DATA RECORDS:
• • • • •
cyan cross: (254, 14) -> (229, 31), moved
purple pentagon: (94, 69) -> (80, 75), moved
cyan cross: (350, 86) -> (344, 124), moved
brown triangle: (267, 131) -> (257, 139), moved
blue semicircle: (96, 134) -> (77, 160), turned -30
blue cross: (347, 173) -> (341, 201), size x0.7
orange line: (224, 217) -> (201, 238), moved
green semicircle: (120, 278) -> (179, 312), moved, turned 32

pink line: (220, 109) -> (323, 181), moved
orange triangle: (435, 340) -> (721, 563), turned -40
• • • • •
TASK ITEM: Exact copies of all the records are required.

RESULT OF THIS EXERCISE:
cyan cross: (254, 14) -> (229, 31), moved
purple pentagon: (94, 69) -> (80, 75), moved
cyan cross: (350, 86) -> (344, 124), moved
brown triangle: (267, 131) -> (257, 139), moved
blue semicircle: (96, 134) -> (77, 160), turned -30
blue cross: (347, 173) -> (341, 201), size x0.7
orange line: (224, 217) -> (201, 238), moved
green semicircle: (120, 278) -> (179, 312), moved, turned 32

pink line: (220, 109) -> (323, 181), moved
orange triangle: (435, 340) -> (721, 563), turned -40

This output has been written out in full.